• **Data provided**:
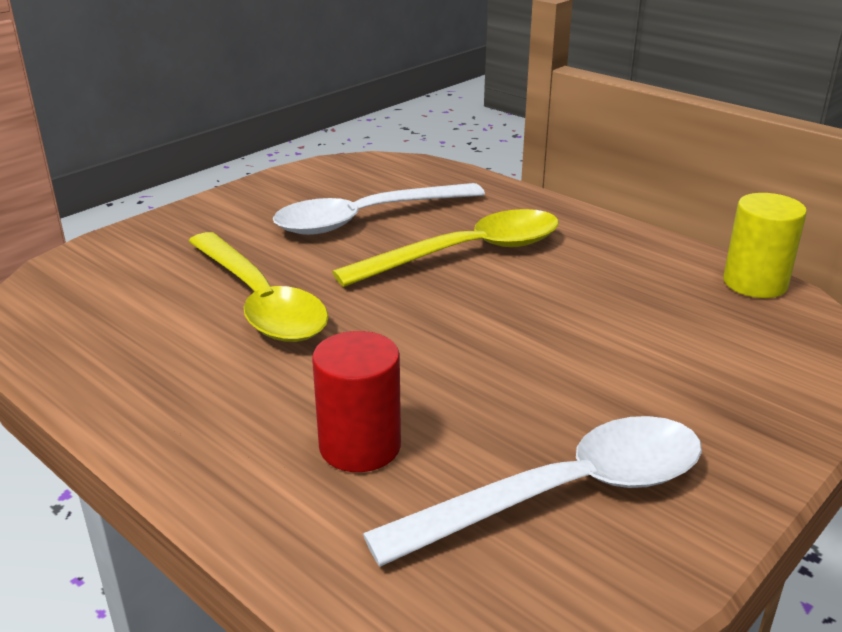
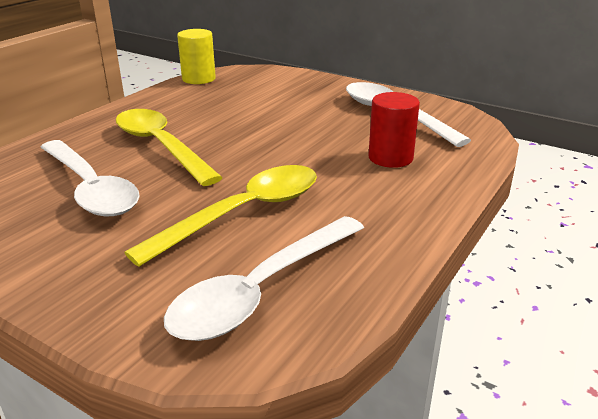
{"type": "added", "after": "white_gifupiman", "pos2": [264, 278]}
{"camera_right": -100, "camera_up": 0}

==

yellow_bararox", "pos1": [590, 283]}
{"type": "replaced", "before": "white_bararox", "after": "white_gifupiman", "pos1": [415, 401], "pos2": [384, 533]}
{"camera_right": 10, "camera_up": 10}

• **What needs to be done**: The lines holding the word "type" are the answer. Find them in the entries and copy them.

• **Written response**:
{"type": "added", "after": "white_gifupiman", "pos2": [264, 278]}
{"type": "replaced", "before": "white_bararox", "after": "white_gifupiman", "pos1": [415, 401], "pos2": [384, 533]}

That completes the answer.